### ENTRIES SHOWN

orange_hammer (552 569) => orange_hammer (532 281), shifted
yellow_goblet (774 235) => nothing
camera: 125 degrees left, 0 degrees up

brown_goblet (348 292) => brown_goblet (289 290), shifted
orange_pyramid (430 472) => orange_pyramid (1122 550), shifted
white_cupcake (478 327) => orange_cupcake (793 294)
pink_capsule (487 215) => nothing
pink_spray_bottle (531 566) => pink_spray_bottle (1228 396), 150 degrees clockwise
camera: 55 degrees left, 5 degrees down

######
### ENTRIES SHOWN

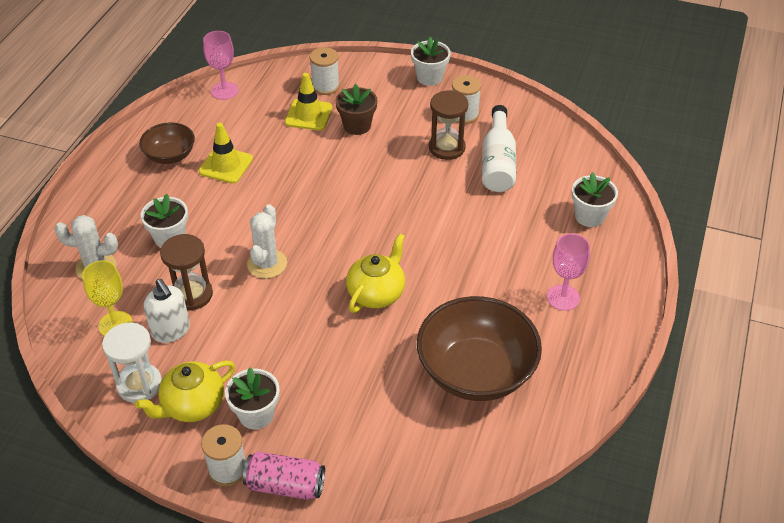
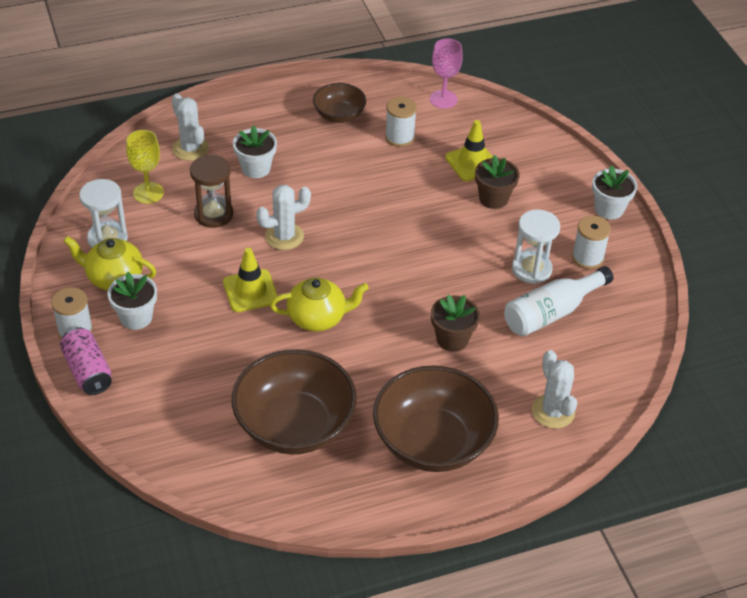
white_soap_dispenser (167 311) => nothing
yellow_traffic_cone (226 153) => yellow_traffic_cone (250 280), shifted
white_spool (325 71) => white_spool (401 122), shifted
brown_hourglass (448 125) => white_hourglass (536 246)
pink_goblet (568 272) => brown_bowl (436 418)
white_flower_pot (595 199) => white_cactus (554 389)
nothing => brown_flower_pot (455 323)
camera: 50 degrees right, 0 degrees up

######
### ENTRIES SHOWN

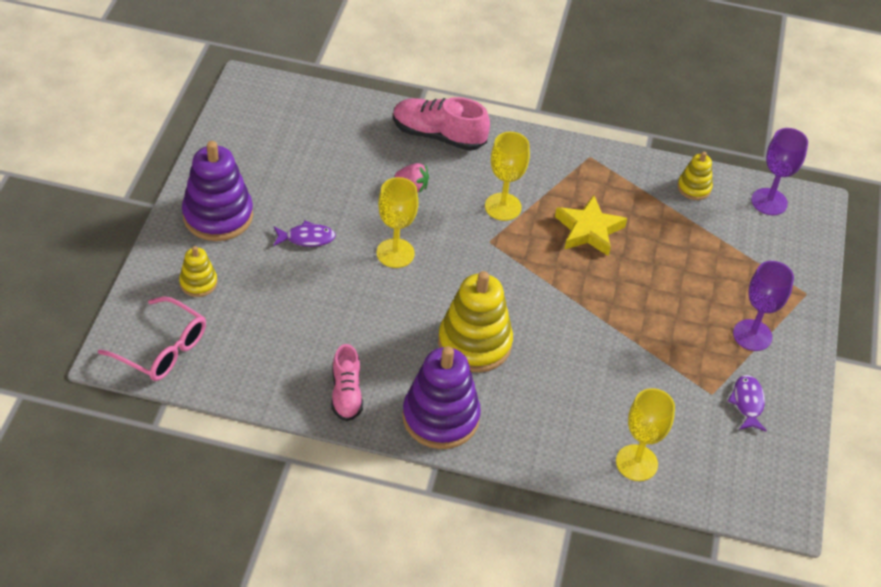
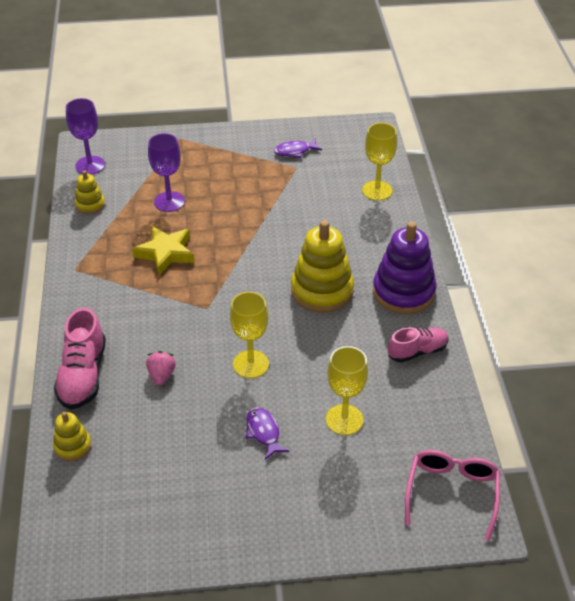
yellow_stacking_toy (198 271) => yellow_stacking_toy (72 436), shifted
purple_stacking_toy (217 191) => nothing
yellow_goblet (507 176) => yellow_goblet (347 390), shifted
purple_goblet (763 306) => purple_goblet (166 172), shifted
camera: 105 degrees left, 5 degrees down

######

**EXERCISE AIM:**
There is a line with "orange_hammer (552 569)" and a line with "yellow_goblet (774 235) => nothing" above. Copy exactly those two lines and all lines between them, with nothing else.

**EXERCISE SOLUTION:**
orange_hammer (552 569) => orange_hammer (532 281), shifted
yellow_goblet (774 235) => nothing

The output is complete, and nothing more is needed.